━━━━━ Available data ━━━━━
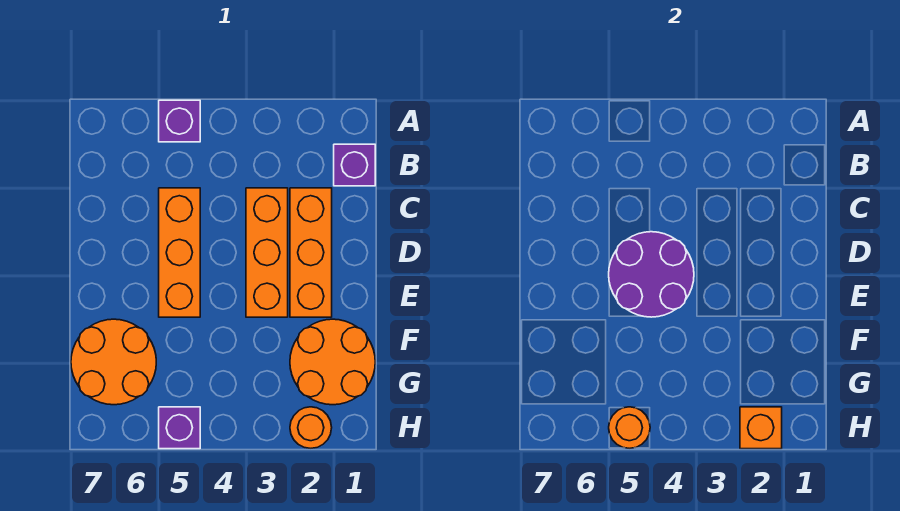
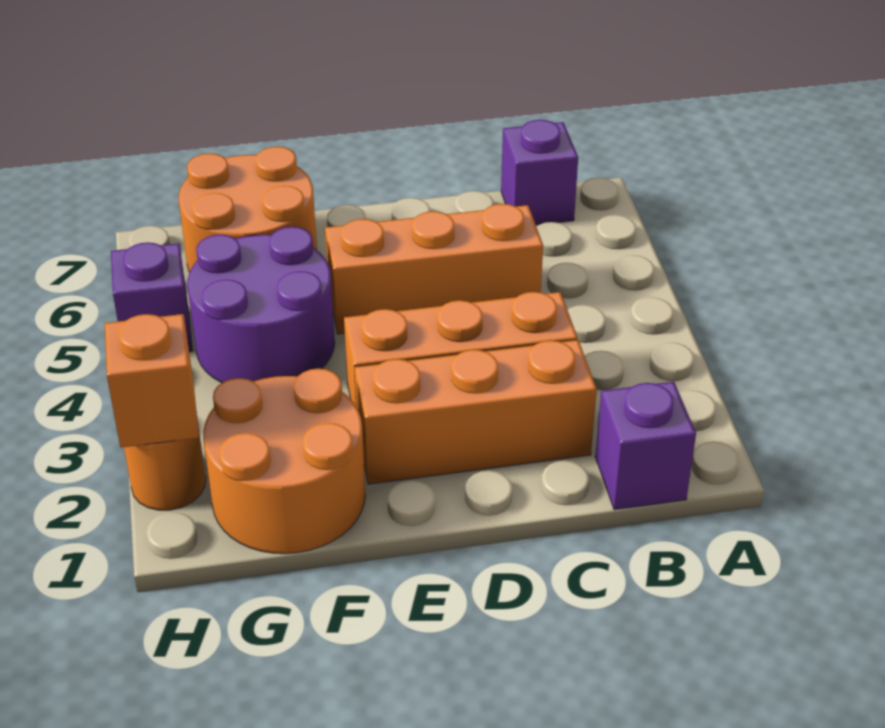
purple brick A5 level 1 -> purple brick B7 level 1
purple round brick D4:E5 level 2 -> purple round brick F4:G5 level 1
orange round brick H5 level 2 -> none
━━━━━
> _Instructions for the task_
Pictures are to be left out; the rest of the listing should be printed exactly.

> _Task response_
purple brick A5 level 1 -> purple brick B7 level 1
purple round brick D4:E5 level 2 -> purple round brick F4:G5 level 1
orange round brick H5 level 2 -> none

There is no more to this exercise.